## Description of the task
The reply must reproduce each line below exactly.
BEGIN
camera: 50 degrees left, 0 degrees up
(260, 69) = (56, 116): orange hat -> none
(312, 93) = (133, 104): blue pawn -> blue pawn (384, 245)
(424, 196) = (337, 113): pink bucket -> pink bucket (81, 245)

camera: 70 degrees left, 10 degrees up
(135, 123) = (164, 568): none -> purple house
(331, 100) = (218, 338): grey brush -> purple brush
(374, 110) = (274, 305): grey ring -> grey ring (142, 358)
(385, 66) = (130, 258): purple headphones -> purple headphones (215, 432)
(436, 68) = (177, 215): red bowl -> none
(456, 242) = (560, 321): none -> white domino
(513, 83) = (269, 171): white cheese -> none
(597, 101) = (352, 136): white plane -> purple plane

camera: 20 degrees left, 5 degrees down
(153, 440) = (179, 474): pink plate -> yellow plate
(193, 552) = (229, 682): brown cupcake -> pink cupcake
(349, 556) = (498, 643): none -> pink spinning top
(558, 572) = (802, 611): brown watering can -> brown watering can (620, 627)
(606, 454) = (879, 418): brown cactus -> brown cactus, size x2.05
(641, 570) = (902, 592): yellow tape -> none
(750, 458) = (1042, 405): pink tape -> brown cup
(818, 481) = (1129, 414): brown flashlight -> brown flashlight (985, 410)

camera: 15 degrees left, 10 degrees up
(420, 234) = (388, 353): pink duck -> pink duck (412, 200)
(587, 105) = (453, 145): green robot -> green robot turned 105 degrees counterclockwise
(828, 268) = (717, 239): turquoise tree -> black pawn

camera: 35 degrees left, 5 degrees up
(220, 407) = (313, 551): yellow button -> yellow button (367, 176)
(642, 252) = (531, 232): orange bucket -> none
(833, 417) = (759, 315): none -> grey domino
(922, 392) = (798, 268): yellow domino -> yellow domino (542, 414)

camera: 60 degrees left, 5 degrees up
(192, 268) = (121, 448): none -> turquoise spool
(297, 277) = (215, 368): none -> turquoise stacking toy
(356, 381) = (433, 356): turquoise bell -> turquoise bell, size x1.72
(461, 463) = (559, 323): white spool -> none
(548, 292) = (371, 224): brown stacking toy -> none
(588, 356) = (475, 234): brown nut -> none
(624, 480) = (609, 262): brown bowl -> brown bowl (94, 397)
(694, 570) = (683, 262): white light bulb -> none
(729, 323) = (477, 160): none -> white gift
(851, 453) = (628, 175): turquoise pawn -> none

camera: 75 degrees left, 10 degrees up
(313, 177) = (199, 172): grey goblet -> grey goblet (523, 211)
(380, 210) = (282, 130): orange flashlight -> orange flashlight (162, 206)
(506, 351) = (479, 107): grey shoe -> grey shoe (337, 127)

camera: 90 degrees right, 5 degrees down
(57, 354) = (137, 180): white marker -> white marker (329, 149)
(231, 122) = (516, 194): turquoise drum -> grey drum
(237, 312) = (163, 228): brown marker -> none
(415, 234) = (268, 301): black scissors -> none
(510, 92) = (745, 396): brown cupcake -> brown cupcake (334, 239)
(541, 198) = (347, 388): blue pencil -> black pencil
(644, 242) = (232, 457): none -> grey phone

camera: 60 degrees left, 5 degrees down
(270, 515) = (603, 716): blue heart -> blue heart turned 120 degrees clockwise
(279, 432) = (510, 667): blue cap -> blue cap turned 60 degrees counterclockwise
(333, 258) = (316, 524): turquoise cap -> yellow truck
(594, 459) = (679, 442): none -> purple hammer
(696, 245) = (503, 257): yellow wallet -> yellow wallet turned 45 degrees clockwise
END
## Solution for this task
camera: 50 degrees left, 0 degrees up
(260, 69) = (56, 116): orange hat -> none
(312, 93) = (133, 104): blue pawn -> blue pawn (384, 245)
(424, 196) = (337, 113): pink bucket -> pink bucket (81, 245)

camera: 70 degrees left, 10 degrees up
(135, 123) = (164, 568): none -> purple house
(331, 100) = (218, 338): grey brush -> purple brush
(374, 110) = (274, 305): grey ring -> grey ring (142, 358)
(385, 66) = (130, 258): purple headphones -> purple headphones (215, 432)
(436, 68) = (177, 215): red bowl -> none
(456, 242) = (560, 321): none -> white domino
(513, 83) = (269, 171): white cheese -> none
(597, 101) = (352, 136): white plane -> purple plane

camera: 20 degrees left, 5 degrees down
(153, 440) = (179, 474): pink plate -> yellow plate
(193, 552) = (229, 682): brown cupcake -> pink cupcake
(349, 556) = (498, 643): none -> pink spinning top
(558, 572) = (802, 611): brown watering can -> brown watering can (620, 627)
(606, 454) = (879, 418): brown cactus -> brown cactus, size x2.05
(641, 570) = (902, 592): yellow tape -> none
(750, 458) = (1042, 405): pink tape -> brown cup
(818, 481) = (1129, 414): brown flashlight -> brown flashlight (985, 410)

camera: 15 degrees left, 10 degrees up
(420, 234) = (388, 353): pink duck -> pink duck (412, 200)
(587, 105) = (453, 145): green robot -> green robot turned 105 degrees counterclockwise
(828, 268) = (717, 239): turquoise tree -> black pawn

camera: 35 degrees left, 5 degrees up
(220, 407) = (313, 551): yellow button -> yellow button (367, 176)
(642, 252) = (531, 232): orange bucket -> none
(833, 417) = (759, 315): none -> grey domino
(922, 392) = (798, 268): yellow domino -> yellow domino (542, 414)

camera: 60 degrees left, 5 degrees up
(192, 268) = (121, 448): none -> turquoise spool
(297, 277) = (215, 368): none -> turquoise stacking toy
(356, 381) = (433, 356): turquoise bell -> turquoise bell, size x1.72
(461, 463) = (559, 323): white spool -> none
(548, 292) = (371, 224): brown stacking toy -> none
(588, 356) = (475, 234): brown nut -> none
(624, 480) = (609, 262): brown bowl -> brown bowl (94, 397)
(694, 570) = (683, 262): white light bulb -> none
(729, 323) = (477, 160): none -> white gift
(851, 453) = (628, 175): turquoise pawn -> none

camera: 75 degrees left, 10 degrees up
(313, 177) = (199, 172): grey goblet -> grey goblet (523, 211)
(380, 210) = (282, 130): orange flashlight -> orange flashlight (162, 206)
(506, 351) = (479, 107): grey shoe -> grey shoe (337, 127)

camera: 90 degrees right, 5 degrees down
(57, 354) = (137, 180): white marker -> white marker (329, 149)
(231, 122) = (516, 194): turquoise drum -> grey drum
(237, 312) = (163, 228): brown marker -> none
(415, 234) = (268, 301): black scissors -> none
(510, 92) = (745, 396): brown cupcake -> brown cupcake (334, 239)
(541, 198) = (347, 388): blue pencil -> black pencil
(644, 242) = (232, 457): none -> grey phone

camera: 60 degrees left, 5 degrees down
(270, 515) = (603, 716): blue heart -> blue heart turned 120 degrees clockwise
(279, 432) = (510, 667): blue cap -> blue cap turned 60 degrees counterclockwise
(333, 258) = (316, 524): turquoise cap -> yellow truck
(594, 459) = (679, 442): none -> purple hammer
(696, 245) = (503, 257): yellow wallet -> yellow wallet turned 45 degrees clockwise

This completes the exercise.